- [What to produce]: Go through each line of the records below and count those with the word "degrees"; give only the total.

Start of Block

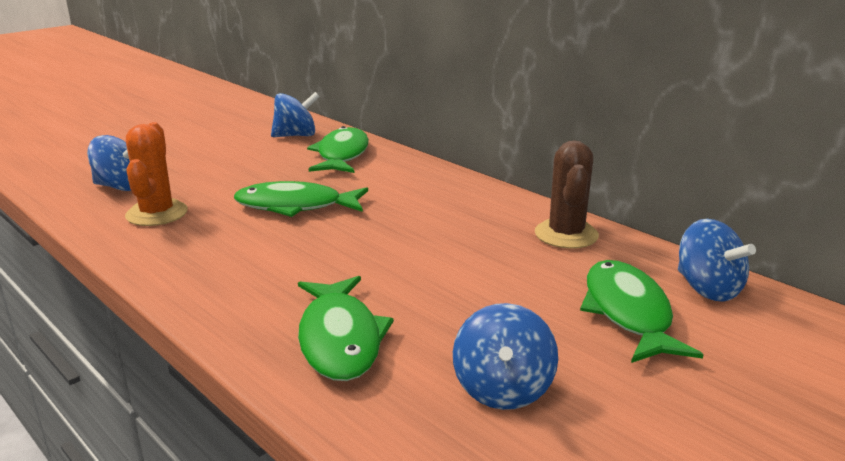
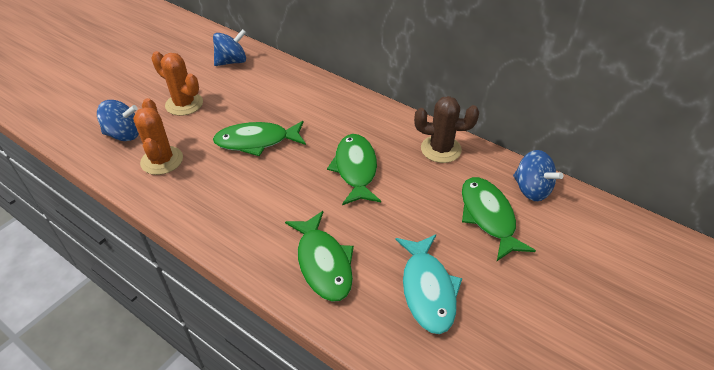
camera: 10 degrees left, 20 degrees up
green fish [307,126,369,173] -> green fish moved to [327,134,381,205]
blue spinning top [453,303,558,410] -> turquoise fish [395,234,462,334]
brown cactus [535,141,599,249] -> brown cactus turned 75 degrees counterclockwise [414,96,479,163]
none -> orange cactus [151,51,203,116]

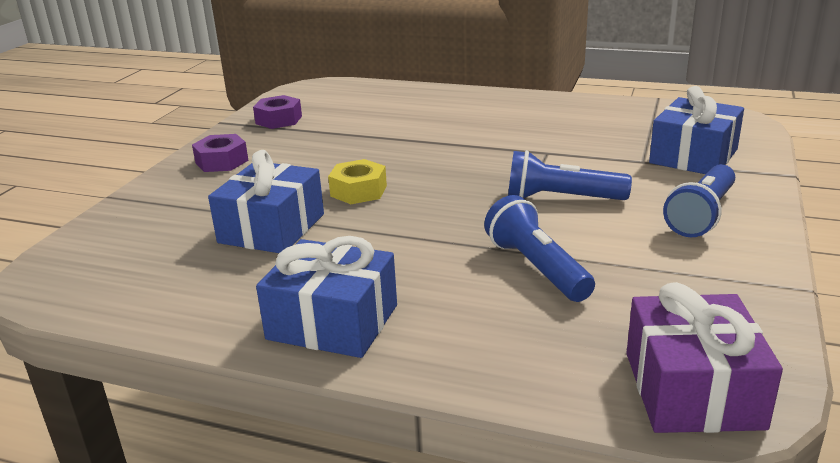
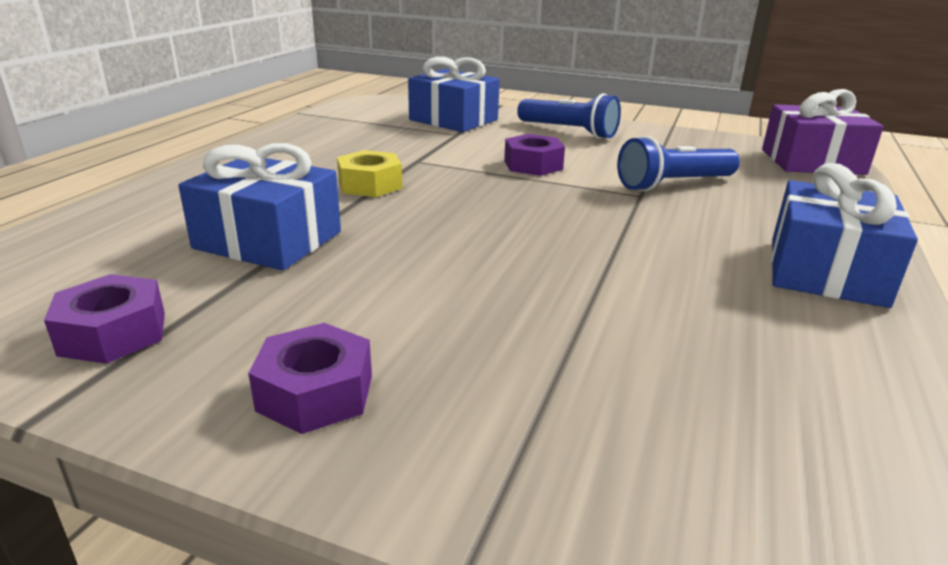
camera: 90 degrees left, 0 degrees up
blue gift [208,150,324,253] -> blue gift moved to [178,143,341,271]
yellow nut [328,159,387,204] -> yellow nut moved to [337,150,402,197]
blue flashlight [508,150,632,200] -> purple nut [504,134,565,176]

End of Block

- [Your solution]: 3